Without any of their pictures, return all of the records exactly.

::: PROVIDED RECORDS :::

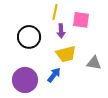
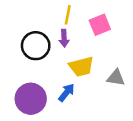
pink square: (81, 20) -> (100, 25), turned -30
purple arrow: (61, 31) -> (64, 38), moved

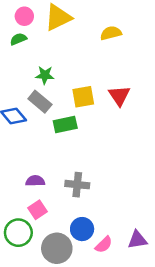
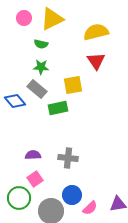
yellow semicircle: (111, 33) -> (96, 32), size x1.4
green semicircle: (18, 39) -> (41, 44), moved, turned -144
red triangle: (119, 96) -> (96, 61), moved

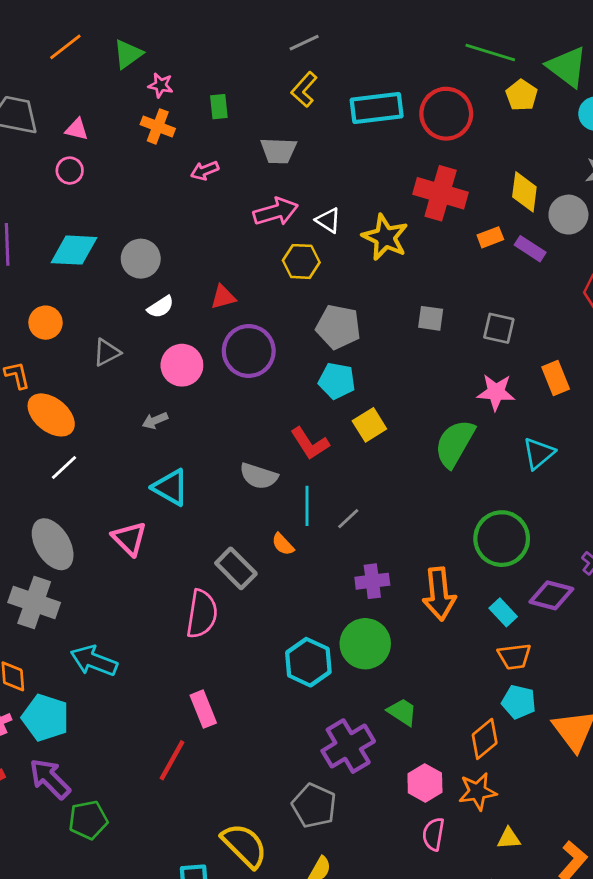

:::

_RESULT OF THIS EXERCISE_
pink square: (81, 20) -> (100, 25), turned -30
purple arrow: (61, 31) -> (64, 38), moved

yellow semicircle: (111, 33) -> (96, 32), size x1.4
green semicircle: (18, 39) -> (41, 44), moved, turned -144
red triangle: (119, 96) -> (96, 61), moved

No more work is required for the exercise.